THE DATA: Begin
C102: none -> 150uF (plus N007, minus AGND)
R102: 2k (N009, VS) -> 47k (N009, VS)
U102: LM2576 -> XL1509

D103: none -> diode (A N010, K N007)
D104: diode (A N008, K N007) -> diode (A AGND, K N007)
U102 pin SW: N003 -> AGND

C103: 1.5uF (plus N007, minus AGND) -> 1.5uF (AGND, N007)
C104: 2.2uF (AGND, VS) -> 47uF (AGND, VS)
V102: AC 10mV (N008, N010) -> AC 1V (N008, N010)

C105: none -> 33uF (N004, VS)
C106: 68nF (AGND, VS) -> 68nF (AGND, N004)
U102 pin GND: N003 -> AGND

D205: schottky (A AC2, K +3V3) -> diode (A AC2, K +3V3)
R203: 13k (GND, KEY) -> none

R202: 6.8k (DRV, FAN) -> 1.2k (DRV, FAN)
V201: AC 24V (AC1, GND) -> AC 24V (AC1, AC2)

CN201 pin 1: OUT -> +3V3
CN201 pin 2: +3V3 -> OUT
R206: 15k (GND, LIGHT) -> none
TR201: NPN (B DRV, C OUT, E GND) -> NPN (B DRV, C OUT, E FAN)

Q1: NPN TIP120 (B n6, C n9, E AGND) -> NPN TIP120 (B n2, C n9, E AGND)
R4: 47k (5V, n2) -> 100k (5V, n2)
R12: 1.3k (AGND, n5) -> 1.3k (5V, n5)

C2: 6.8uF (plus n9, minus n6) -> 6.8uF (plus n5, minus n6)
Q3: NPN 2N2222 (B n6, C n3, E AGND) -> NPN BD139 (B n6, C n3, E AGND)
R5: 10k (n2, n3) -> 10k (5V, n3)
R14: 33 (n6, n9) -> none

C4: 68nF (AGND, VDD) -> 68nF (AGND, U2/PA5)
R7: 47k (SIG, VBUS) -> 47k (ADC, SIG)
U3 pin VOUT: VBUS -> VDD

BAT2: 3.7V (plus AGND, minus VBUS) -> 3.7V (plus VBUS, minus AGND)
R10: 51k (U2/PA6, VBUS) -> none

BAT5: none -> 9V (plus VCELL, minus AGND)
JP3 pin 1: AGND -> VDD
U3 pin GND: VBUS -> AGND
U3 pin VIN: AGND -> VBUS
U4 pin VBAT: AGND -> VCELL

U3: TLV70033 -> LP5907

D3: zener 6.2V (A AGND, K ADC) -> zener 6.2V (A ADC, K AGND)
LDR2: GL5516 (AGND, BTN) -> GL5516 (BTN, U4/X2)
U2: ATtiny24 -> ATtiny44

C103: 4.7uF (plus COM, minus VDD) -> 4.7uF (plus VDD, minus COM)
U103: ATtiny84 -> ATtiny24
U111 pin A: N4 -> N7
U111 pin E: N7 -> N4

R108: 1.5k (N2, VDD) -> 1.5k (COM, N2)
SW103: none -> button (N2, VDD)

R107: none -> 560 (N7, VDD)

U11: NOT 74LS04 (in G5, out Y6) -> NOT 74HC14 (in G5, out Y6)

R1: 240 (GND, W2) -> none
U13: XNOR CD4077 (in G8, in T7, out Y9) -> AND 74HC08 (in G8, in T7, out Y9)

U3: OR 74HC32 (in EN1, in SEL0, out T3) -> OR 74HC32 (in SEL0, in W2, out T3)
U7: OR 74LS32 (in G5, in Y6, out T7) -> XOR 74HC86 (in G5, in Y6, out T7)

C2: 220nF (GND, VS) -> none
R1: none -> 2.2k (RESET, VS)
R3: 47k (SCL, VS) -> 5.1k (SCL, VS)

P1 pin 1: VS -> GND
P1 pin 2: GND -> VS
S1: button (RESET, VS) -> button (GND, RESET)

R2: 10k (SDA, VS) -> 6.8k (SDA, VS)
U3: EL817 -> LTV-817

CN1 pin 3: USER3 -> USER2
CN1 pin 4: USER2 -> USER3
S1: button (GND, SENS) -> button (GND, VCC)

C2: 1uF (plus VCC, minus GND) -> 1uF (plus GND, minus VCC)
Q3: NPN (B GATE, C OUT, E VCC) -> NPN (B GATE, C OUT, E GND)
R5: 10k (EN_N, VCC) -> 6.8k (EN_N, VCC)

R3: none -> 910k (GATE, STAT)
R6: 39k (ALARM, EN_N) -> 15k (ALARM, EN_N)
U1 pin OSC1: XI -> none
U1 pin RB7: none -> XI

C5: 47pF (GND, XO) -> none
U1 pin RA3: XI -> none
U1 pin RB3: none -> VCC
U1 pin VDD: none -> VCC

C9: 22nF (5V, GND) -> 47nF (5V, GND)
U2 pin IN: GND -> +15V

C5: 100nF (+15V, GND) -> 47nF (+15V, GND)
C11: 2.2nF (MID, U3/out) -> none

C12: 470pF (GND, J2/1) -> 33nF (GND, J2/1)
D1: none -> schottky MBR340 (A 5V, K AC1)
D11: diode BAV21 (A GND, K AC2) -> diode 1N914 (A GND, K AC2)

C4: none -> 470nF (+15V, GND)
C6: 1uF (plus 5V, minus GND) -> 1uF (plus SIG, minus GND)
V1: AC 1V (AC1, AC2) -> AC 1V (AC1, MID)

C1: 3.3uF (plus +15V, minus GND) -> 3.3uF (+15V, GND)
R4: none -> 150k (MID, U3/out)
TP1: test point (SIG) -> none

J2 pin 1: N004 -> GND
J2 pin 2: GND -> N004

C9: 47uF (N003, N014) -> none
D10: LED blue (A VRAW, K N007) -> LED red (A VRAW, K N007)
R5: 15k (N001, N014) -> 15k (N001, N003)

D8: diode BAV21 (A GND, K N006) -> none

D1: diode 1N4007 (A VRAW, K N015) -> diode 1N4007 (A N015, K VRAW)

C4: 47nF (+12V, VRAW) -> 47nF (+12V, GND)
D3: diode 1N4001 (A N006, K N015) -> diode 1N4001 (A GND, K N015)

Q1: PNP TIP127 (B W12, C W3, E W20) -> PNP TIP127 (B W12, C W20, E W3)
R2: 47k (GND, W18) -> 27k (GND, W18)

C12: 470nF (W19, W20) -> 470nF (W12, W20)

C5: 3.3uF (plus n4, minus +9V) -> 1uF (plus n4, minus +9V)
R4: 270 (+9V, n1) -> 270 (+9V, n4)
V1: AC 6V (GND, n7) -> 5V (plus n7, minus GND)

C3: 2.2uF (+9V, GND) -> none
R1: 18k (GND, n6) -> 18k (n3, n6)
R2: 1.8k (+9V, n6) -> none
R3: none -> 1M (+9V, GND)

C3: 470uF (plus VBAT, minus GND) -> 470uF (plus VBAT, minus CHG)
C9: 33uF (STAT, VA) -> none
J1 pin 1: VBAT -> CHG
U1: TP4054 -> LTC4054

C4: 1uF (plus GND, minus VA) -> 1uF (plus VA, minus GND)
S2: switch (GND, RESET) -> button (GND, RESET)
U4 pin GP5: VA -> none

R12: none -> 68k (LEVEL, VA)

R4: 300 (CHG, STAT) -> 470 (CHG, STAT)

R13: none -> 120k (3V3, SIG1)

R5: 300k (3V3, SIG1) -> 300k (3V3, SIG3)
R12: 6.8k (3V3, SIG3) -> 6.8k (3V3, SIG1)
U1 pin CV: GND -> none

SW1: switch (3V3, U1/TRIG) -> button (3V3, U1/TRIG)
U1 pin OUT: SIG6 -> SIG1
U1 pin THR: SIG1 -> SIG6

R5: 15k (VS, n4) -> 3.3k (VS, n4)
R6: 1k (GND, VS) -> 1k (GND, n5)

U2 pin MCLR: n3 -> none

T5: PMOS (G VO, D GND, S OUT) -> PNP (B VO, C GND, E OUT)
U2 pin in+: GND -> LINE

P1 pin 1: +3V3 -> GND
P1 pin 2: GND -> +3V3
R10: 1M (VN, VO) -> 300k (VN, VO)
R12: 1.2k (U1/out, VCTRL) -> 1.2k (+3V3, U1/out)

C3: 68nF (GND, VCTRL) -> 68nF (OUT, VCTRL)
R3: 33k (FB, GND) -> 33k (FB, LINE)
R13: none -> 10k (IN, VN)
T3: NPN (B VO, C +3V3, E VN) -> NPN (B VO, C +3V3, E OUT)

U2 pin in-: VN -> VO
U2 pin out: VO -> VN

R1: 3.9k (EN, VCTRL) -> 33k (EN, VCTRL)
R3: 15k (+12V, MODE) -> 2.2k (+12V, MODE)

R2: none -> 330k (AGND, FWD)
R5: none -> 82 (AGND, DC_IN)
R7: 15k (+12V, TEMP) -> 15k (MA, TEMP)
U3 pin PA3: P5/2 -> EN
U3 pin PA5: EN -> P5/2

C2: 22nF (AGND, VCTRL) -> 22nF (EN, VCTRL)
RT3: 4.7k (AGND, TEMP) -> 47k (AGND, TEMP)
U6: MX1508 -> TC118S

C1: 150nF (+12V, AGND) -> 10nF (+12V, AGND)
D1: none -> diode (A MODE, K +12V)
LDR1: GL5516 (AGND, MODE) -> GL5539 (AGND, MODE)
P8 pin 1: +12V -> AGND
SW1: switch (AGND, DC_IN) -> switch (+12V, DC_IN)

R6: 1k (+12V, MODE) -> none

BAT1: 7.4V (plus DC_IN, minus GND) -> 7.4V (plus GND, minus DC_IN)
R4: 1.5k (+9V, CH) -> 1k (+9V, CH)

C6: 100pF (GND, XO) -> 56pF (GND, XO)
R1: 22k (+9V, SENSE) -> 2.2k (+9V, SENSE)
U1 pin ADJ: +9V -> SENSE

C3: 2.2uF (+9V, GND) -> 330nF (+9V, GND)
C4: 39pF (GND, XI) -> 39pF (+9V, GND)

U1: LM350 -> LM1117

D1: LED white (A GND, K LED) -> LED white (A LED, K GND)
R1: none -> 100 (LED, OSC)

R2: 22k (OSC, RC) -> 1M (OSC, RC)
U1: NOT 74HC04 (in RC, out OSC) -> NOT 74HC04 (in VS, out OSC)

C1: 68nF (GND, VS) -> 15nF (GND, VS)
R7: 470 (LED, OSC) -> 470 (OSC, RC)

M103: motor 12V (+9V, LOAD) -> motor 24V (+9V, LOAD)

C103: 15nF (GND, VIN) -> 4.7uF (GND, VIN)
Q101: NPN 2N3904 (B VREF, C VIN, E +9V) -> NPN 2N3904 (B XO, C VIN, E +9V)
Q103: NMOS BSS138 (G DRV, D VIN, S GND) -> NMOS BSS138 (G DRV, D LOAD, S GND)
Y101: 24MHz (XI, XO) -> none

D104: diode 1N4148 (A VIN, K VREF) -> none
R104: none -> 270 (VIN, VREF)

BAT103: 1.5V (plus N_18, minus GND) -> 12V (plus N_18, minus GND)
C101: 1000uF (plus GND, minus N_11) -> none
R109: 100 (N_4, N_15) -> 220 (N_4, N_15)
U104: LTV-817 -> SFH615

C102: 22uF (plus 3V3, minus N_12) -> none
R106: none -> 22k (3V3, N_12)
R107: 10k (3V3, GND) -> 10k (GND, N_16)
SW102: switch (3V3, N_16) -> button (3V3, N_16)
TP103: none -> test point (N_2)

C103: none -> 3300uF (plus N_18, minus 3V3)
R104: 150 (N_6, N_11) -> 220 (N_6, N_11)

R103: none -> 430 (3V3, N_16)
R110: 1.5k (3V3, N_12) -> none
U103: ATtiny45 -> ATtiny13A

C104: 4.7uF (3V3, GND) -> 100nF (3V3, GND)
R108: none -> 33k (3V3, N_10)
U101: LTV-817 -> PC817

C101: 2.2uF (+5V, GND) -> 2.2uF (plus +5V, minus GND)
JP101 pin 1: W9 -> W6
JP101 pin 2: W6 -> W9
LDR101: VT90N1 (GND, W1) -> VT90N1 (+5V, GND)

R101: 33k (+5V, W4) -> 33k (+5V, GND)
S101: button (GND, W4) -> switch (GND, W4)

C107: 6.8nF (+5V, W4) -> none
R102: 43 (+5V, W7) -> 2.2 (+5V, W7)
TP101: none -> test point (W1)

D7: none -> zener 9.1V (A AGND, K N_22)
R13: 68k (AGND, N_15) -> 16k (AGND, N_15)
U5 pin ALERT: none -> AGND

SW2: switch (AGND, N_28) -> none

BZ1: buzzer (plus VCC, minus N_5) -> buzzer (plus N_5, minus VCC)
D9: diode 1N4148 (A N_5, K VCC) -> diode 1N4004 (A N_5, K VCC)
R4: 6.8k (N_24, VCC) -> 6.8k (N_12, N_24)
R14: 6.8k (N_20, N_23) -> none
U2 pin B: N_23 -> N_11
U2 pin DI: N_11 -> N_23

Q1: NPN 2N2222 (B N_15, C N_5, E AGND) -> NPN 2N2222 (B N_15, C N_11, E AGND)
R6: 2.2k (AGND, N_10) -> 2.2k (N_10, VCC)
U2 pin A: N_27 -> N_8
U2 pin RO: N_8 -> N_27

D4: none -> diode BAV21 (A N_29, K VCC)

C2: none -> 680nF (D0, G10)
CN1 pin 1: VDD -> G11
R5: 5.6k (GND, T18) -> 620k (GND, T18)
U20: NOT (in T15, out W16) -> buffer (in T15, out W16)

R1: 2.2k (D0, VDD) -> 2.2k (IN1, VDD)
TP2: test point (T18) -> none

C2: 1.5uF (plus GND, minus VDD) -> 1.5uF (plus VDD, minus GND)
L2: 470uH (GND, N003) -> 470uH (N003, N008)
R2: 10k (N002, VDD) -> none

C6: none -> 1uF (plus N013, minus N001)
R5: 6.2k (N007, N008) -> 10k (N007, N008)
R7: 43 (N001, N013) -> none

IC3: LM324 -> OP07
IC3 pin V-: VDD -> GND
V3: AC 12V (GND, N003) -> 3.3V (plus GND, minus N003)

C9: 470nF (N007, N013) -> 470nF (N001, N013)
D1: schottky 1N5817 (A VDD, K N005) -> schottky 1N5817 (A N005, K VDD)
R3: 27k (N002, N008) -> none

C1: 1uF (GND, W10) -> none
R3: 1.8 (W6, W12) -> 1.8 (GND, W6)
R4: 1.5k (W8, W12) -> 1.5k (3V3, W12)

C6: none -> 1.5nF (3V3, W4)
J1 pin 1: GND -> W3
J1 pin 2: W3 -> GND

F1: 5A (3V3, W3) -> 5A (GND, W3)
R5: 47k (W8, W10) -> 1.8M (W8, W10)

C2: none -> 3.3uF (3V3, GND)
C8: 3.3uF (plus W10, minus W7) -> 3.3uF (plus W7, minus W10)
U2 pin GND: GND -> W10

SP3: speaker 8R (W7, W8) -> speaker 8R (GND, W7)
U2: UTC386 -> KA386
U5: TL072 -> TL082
THE DATA: End
§ TO DO: The answer is the run of lines above from the line containing "U3 pin VOUT: VBUS -> VDD" through the line containing "R4: none -> 150k (MID, U3/out)", copied exactly and alone.

§ RESPONSE BOX:
U3 pin VOUT: VBUS -> VDD

BAT2: 3.7V (plus AGND, minus VBUS) -> 3.7V (plus VBUS, minus AGND)
R10: 51k (U2/PA6, VBUS) -> none

BAT5: none -> 9V (plus VCELL, minus AGND)
JP3 pin 1: AGND -> VDD
U3 pin GND: VBUS -> AGND
U3 pin VIN: AGND -> VBUS
U4 pin VBAT: AGND -> VCELL

U3: TLV70033 -> LP5907

D3: zener 6.2V (A AGND, K ADC) -> zener 6.2V (A ADC, K AGND)
LDR2: GL5516 (AGND, BTN) -> GL5516 (BTN, U4/X2)
U2: ATtiny24 -> ATtiny44

C103: 4.7uF (plus COM, minus VDD) -> 4.7uF (plus VDD, minus COM)
U103: ATtiny84 -> ATtiny24
U111 pin A: N4 -> N7
U111 pin E: N7 -> N4

R108: 1.5k (N2, VDD) -> 1.5k (COM, N2)
SW103: none -> button (N2, VDD)

R107: none -> 560 (N7, VDD)

U11: NOT 74LS04 (in G5, out Y6) -> NOT 74HC14 (in G5, out Y6)

R1: 240 (GND, W2) -> none
U13: XNOR CD4077 (in G8, in T7, out Y9) -> AND 74HC08 (in G8, in T7, out Y9)

U3: OR 74HC32 (in EN1, in SEL0, out T3) -> OR 74HC32 (in SEL0, in W2, out T3)
U7: OR 74LS32 (in G5, in Y6, out T7) -> XOR 74HC86 (in G5, in Y6, out T7)

C2: 220nF (GND, VS) -> none
R1: none -> 2.2k (RESET, VS)
R3: 47k (SCL, VS) -> 5.1k (SCL, VS)

P1 pin 1: VS -> GND
P1 pin 2: GND -> VS
S1: button (RESET, VS) -> button (GND, RESET)

R2: 10k (SDA, VS) -> 6.8k (SDA, VS)
U3: EL817 -> LTV-817

CN1 pin 3: USER3 -> USER2
CN1 pin 4: USER2 -> USER3
S1: button (GND, SENS) -> button (GND, VCC)

C2: 1uF (plus VCC, minus GND) -> 1uF (plus GND, minus VCC)
Q3: NPN (B GATE, C OUT, E VCC) -> NPN (B GATE, C OUT, E GND)
R5: 10k (EN_N, VCC) -> 6.8k (EN_N, VCC)

R3: none -> 910k (GATE, STAT)
R6: 39k (ALARM, EN_N) -> 15k (ALARM, EN_N)
U1 pin OSC1: XI -> none
U1 pin RB7: none -> XI

C5: 47pF (GND, XO) -> none
U1 pin RA3: XI -> none
U1 pin RB3: none -> VCC
U1 pin VDD: none -> VCC

C9: 22nF (5V, GND) -> 47nF (5V, GND)
U2 pin IN: GND -> +15V

C5: 100nF (+15V, GND) -> 47nF (+15V, GND)
C11: 2.2nF (MID, U3/out) -> none

C12: 470pF (GND, J2/1) -> 33nF (GND, J2/1)
D1: none -> schottky MBR340 (A 5V, K AC1)
D11: diode BAV21 (A GND, K AC2) -> diode 1N914 (A GND, K AC2)

C4: none -> 470nF (+15V, GND)
C6: 1uF (plus 5V, minus GND) -> 1uF (plus SIG, minus GND)
V1: AC 1V (AC1, AC2) -> AC 1V (AC1, MID)

C1: 3.3uF (plus +15V, minus GND) -> 3.3uF (+15V, GND)
R4: none -> 150k (MID, U3/out)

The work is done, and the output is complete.